### What this task involves
Transcribe the listing exactly; drop the images.
'''
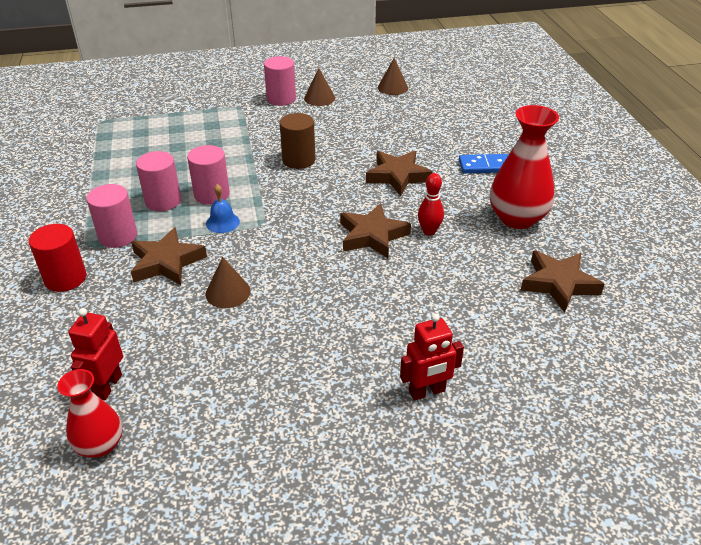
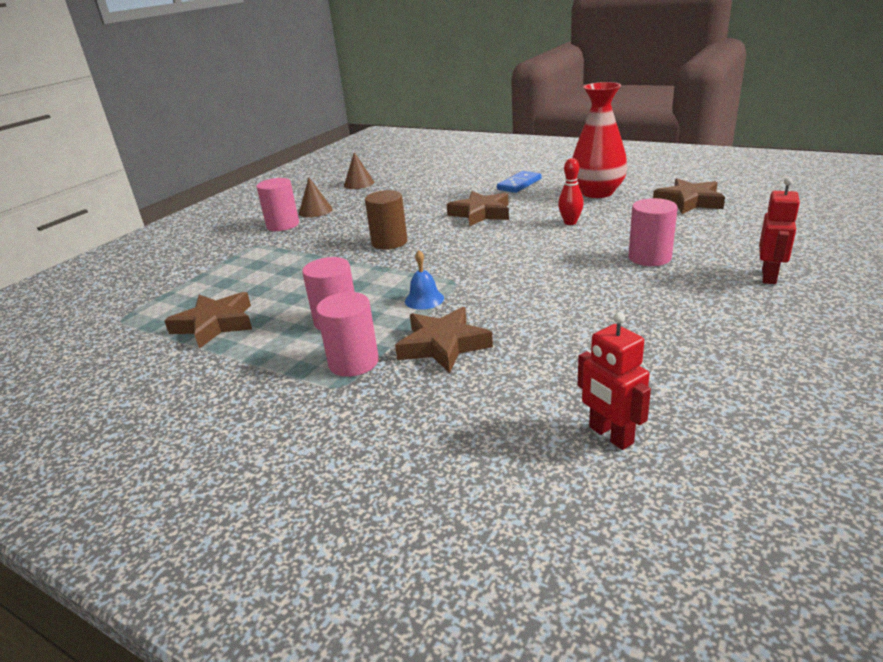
camera: 45 degrees left, 10 degrees down
(65, 278) = (379, 417): red cylinder -> none
(100, 445) = (708, 466): red vase -> none
(212, 194) = (370, 293): pink cylinder -> pink cylinder (649, 257)
(228, 292) = (537, 325): brown cone -> none
(372, 235) = (544, 243): brown star -> brown star (215, 324)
'''
### Solved problem
camera: 45 degrees left, 10 degrees down
(65, 278) = (379, 417): red cylinder -> none
(100, 445) = (708, 466): red vase -> none
(212, 194) = (370, 293): pink cylinder -> pink cylinder (649, 257)
(228, 292) = (537, 325): brown cone -> none
(372, 235) = (544, 243): brown star -> brown star (215, 324)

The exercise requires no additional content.